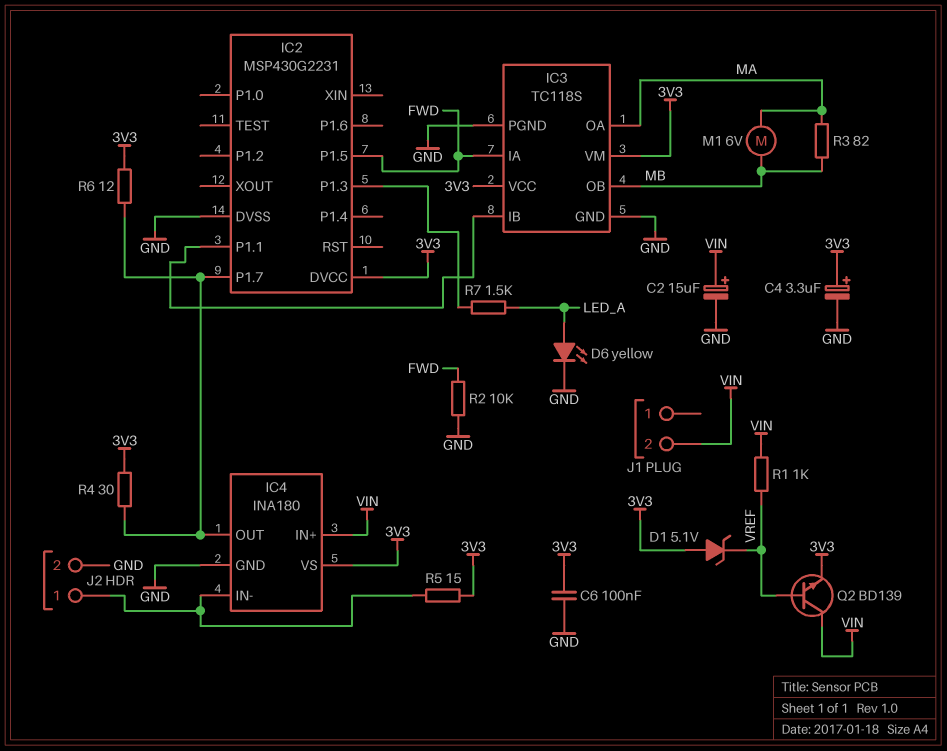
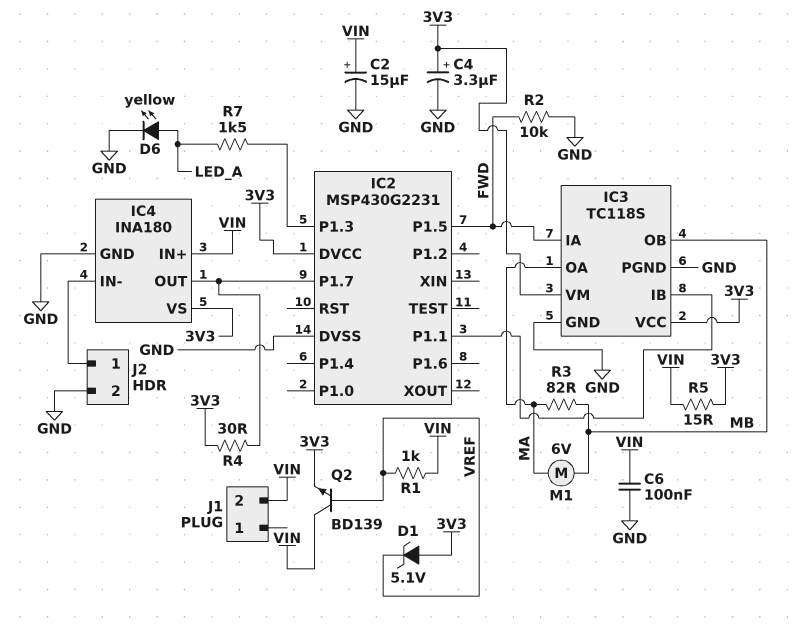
C6: 100nF (3V3, GND) -> 100nF (GND, VIN)
R5: 15 (3V3, IC4/IN-) -> 15 (3V3, VIN)
R6: 12 (3V3, IC2/P1.7) -> none

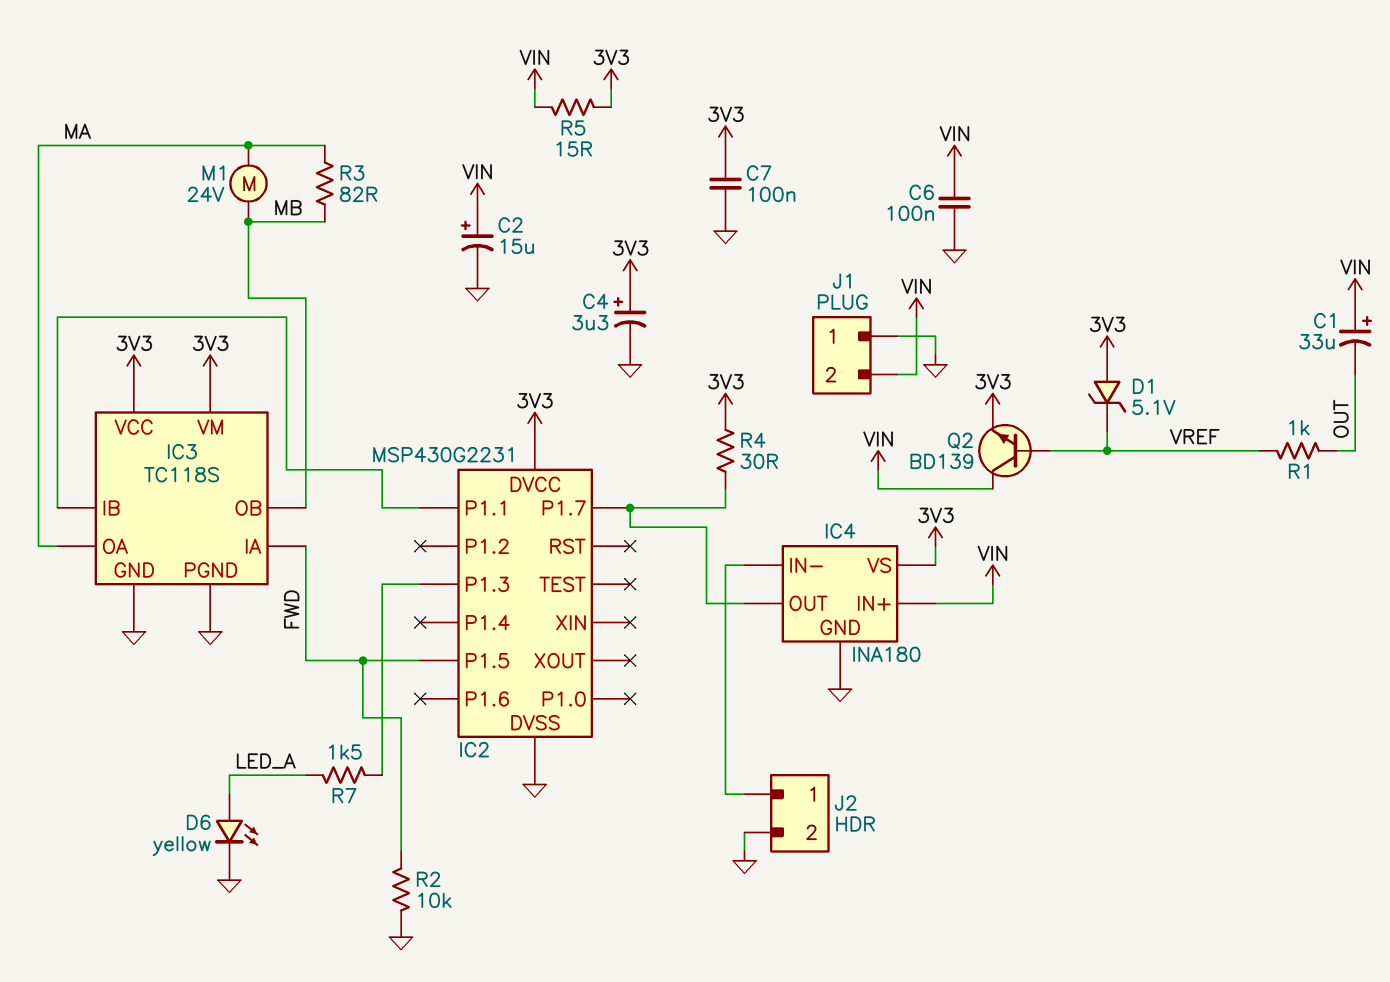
C1: none -> 33uF (plus VIN, minus OUT)
C7: none -> 100nF (3V3, GND)
J1 pin 1: none -> GND
M1: motor 6V (MA, MB) -> motor 24V (MA, MB)
R1: 1k (VIN, VREF) -> 1k (OUT, VREF)

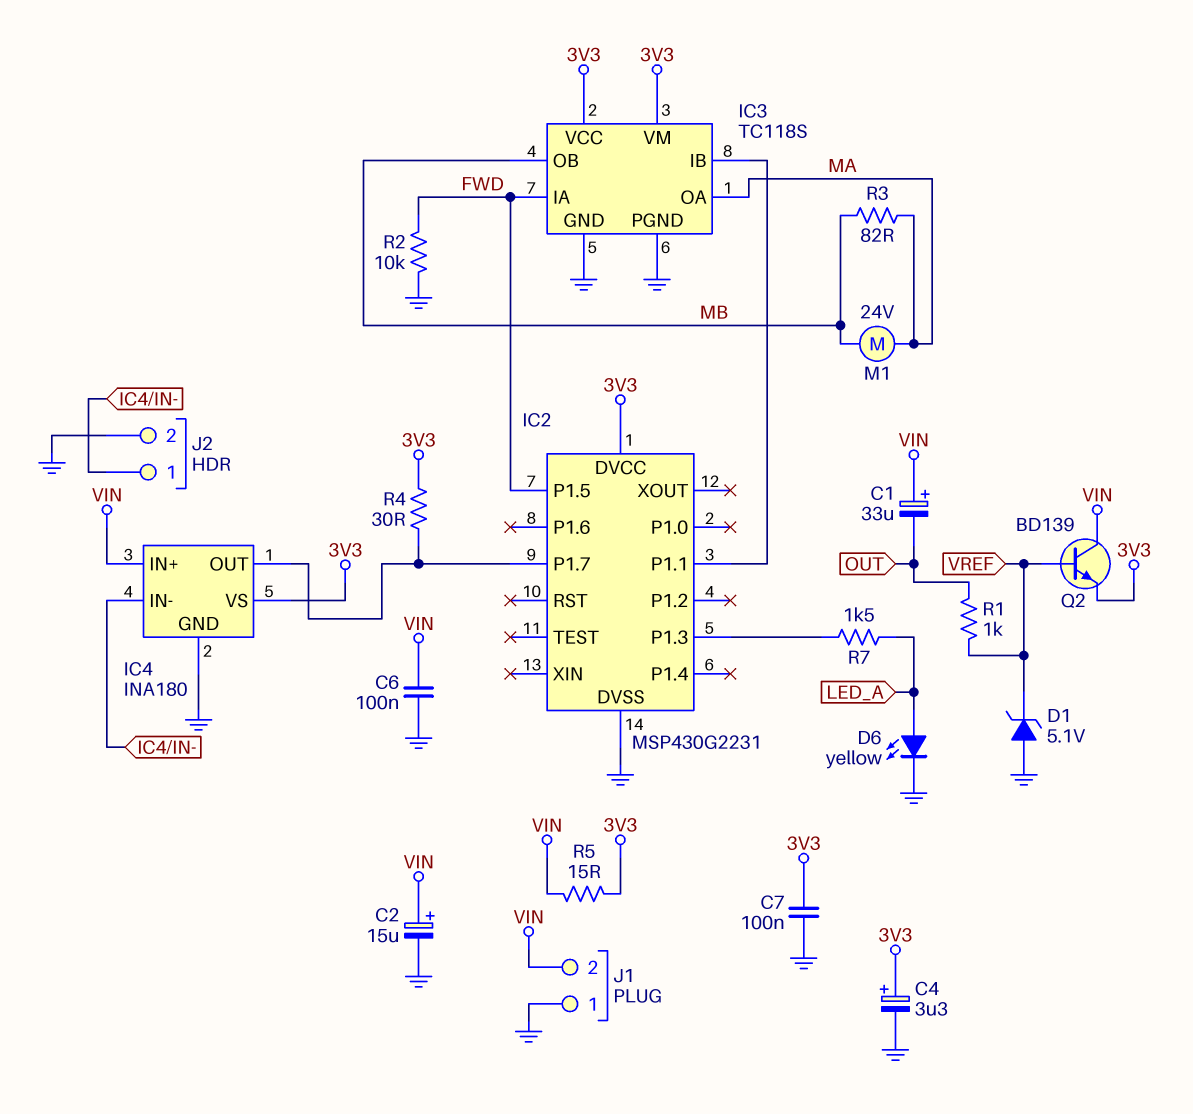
D1: zener 5.1V (A 3V3, K VREF) -> zener 5.1V (A GND, K VREF)

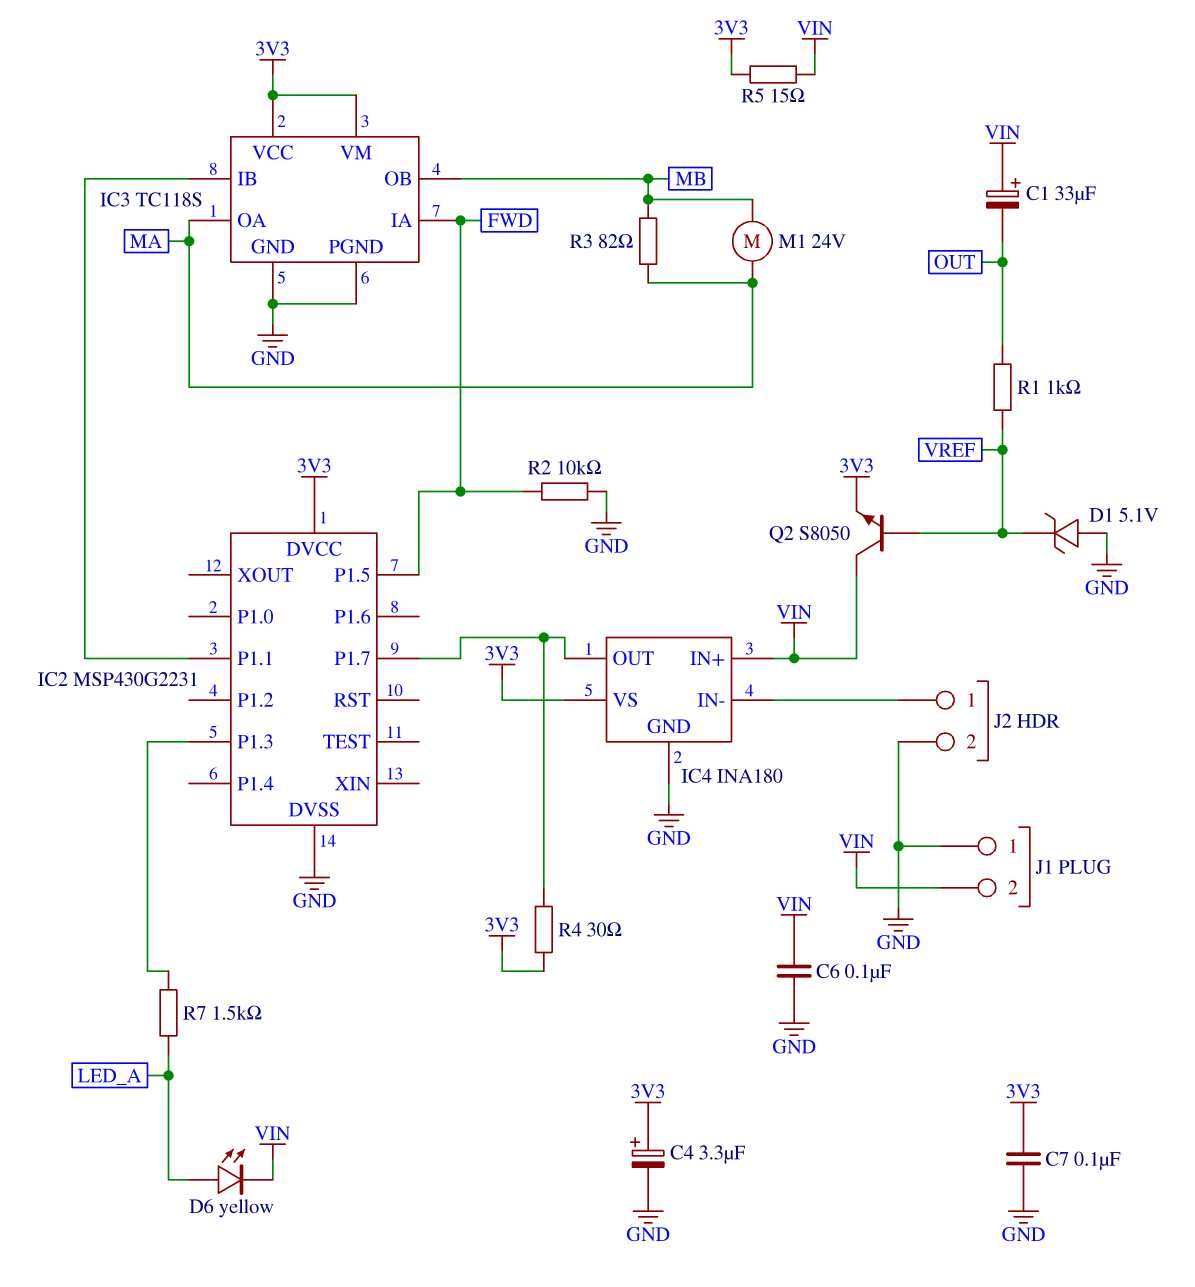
C2: 15uF (plus VIN, minus GND) -> none
D6: LED yellow (A LED_A, K GND) -> LED yellow (A LED_A, K VIN)
Q2: NPN BD139 (B VREF, C VIN, E 3V3) -> NPN S8050 (B VREF, C VIN, E 3V3)

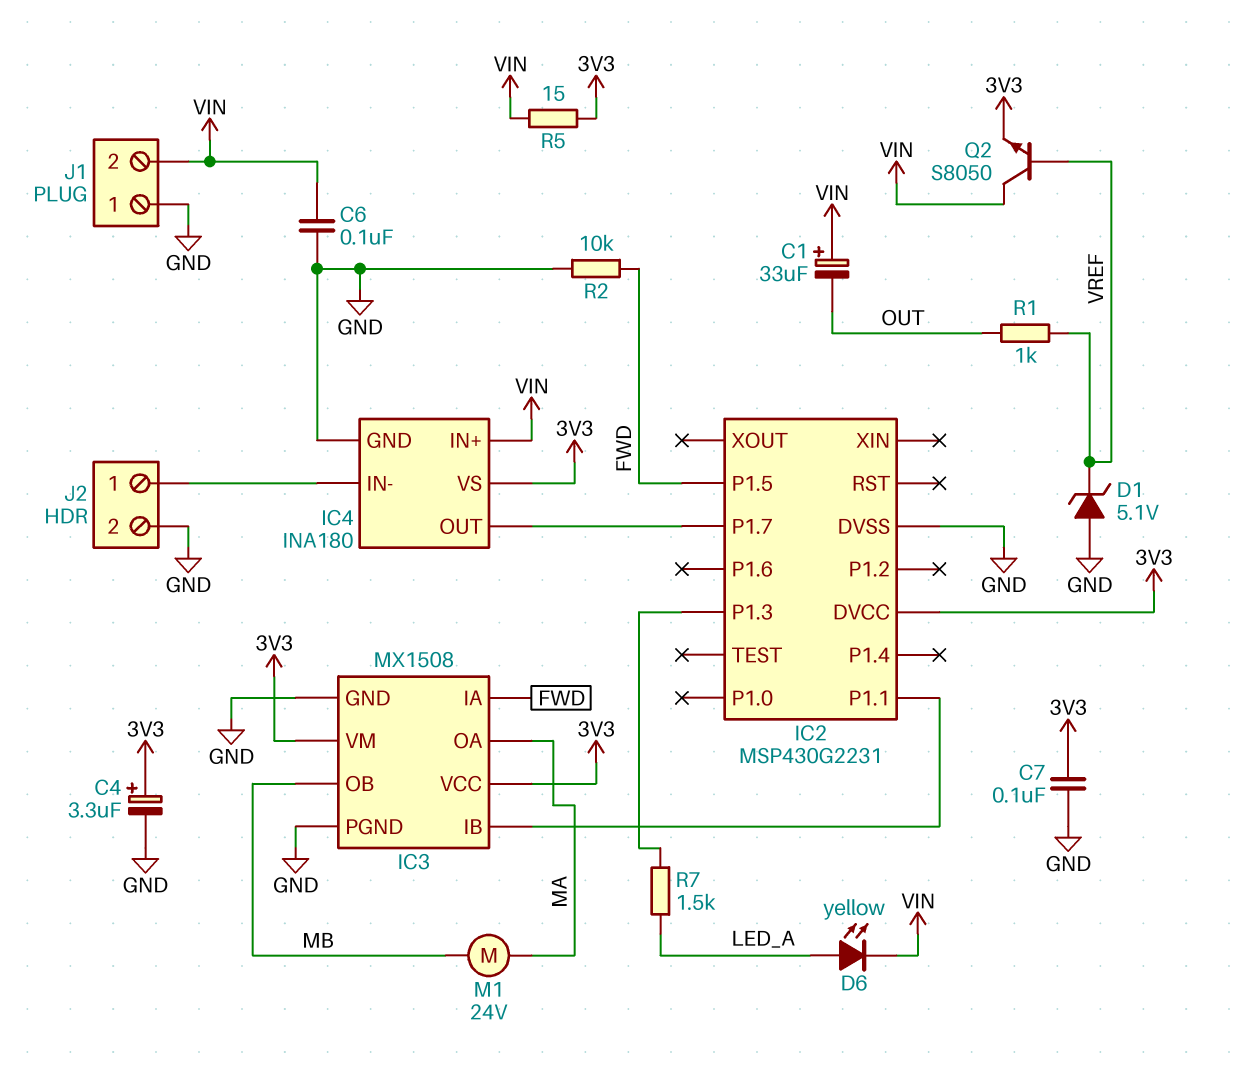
IC3: TC118S -> MX1508
R3: 82 (MA, MB) -> none
R4: 30 (3V3, IC2/P1.7) -> none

..............................

WHAT THIS TASK INVOLVES: Restrict the output to the lines from the one with "Q2: NPN BD139" through the last line of the material above. Print them exactly, leaving out every picture.

SOLUTION FOR THIS TASK:
Q2: NPN BD139 (B VREF, C VIN, E 3V3) -> NPN S8050 (B VREF, C VIN, E 3V3)

IC3: TC118S -> MX1508
R3: 82 (MA, MB) -> none
R4: 30 (3V3, IC2/P1.7) -> none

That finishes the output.